» **Task directions**
The listing below is to be copied exactly, with pictures excluded.

» **Material shown**
Segment Open
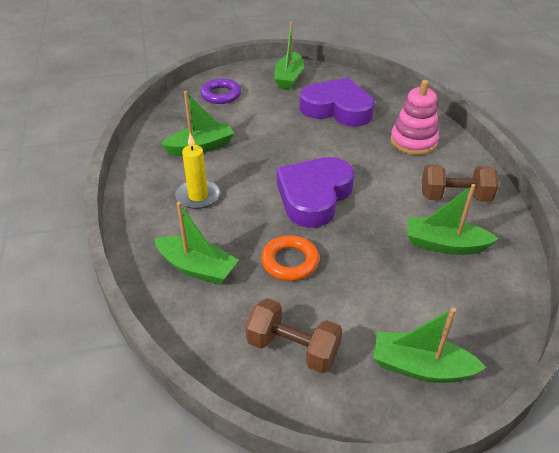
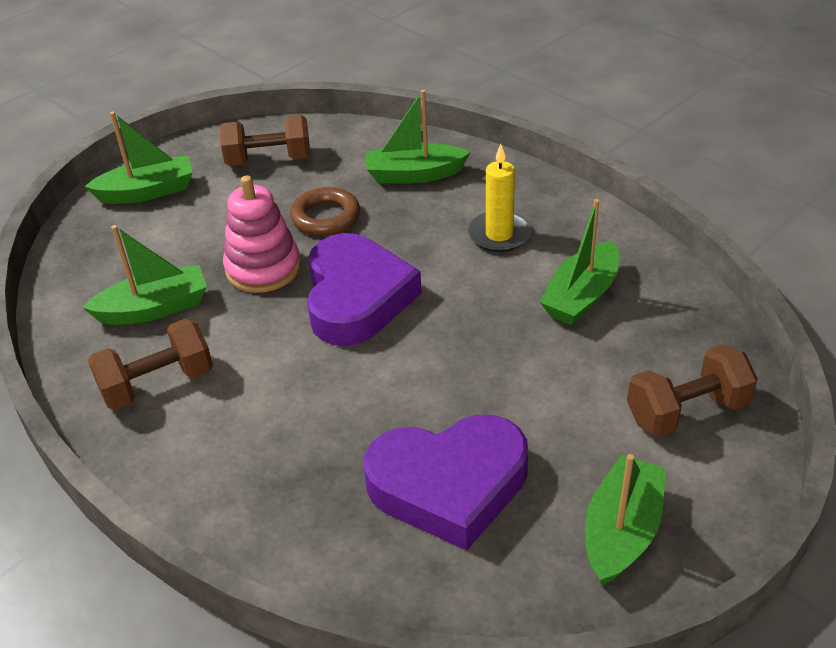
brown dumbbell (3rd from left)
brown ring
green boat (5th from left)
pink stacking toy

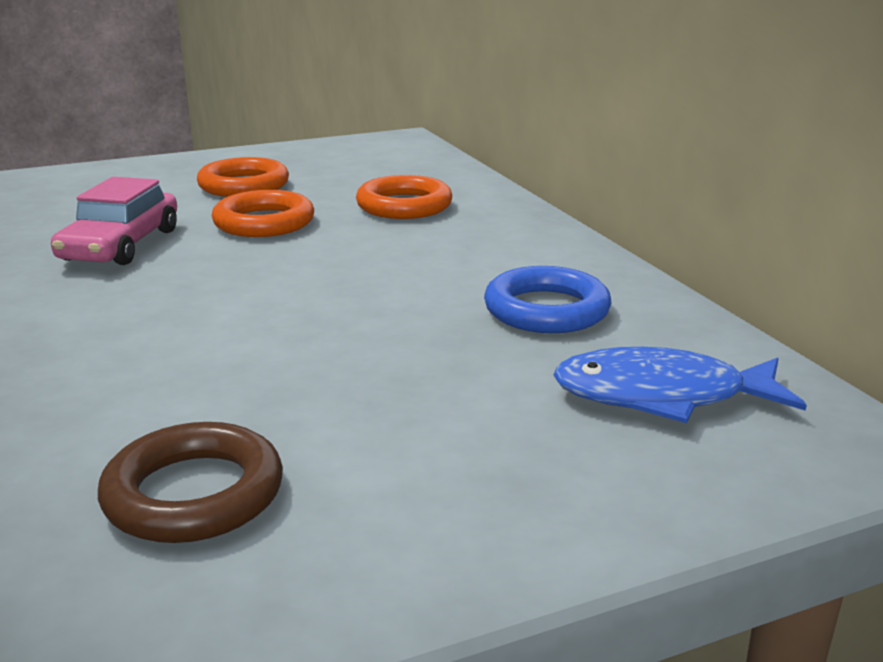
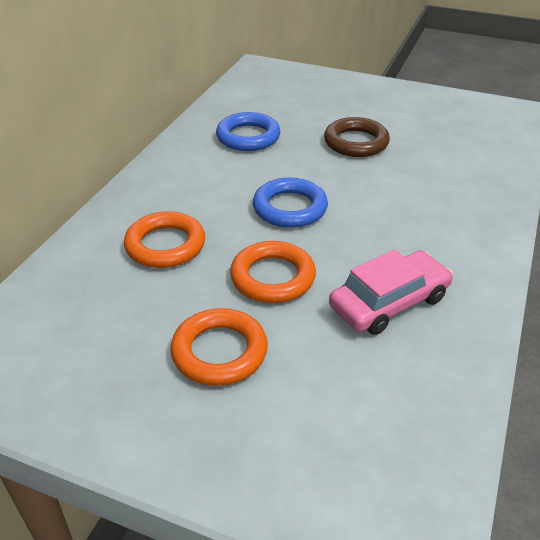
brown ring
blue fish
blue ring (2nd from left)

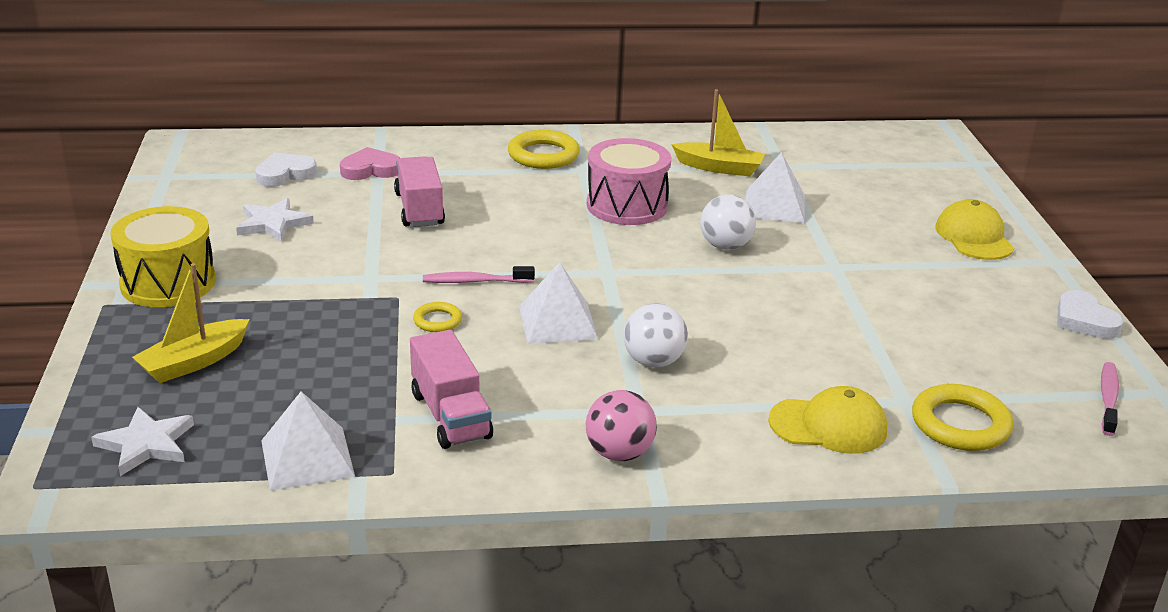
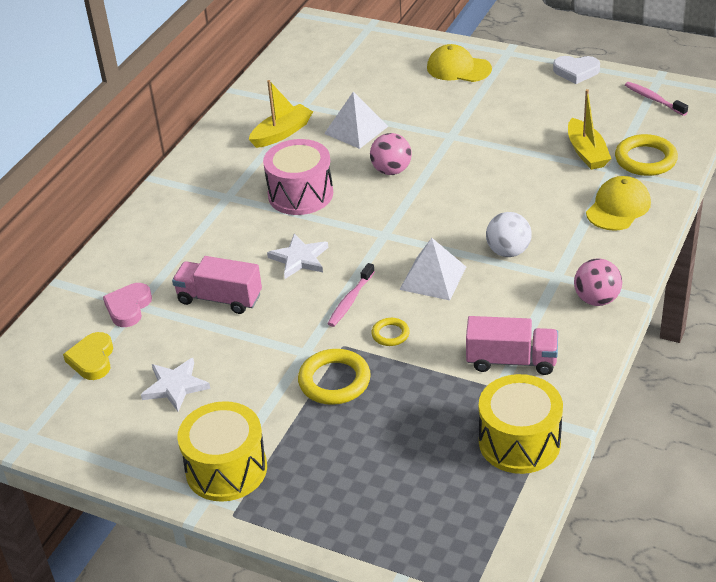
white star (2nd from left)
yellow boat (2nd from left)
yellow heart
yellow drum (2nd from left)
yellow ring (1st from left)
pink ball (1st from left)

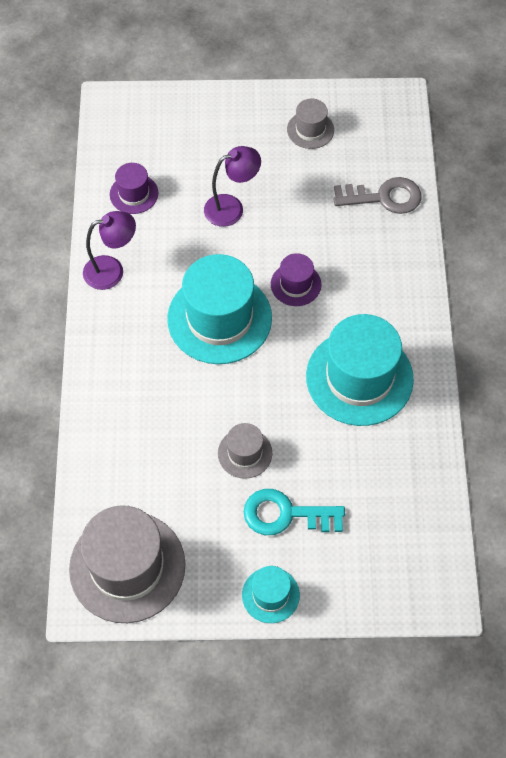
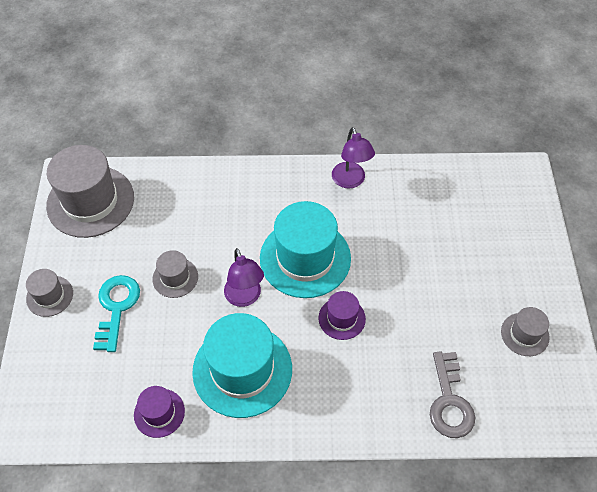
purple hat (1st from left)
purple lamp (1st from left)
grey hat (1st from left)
Segment Closed
» **Response box**
brown dumbbell (3rd from left)
brown ring
green boat (5th from left)
pink stacking toy

brown ring
blue fish
blue ring (2nd from left)

white star (2nd from left)
yellow boat (2nd from left)
yellow heart
yellow drum (2nd from left)
yellow ring (1st from left)
pink ball (1st from left)

purple hat (1st from left)
purple lamp (1st from left)
grey hat (1st from left)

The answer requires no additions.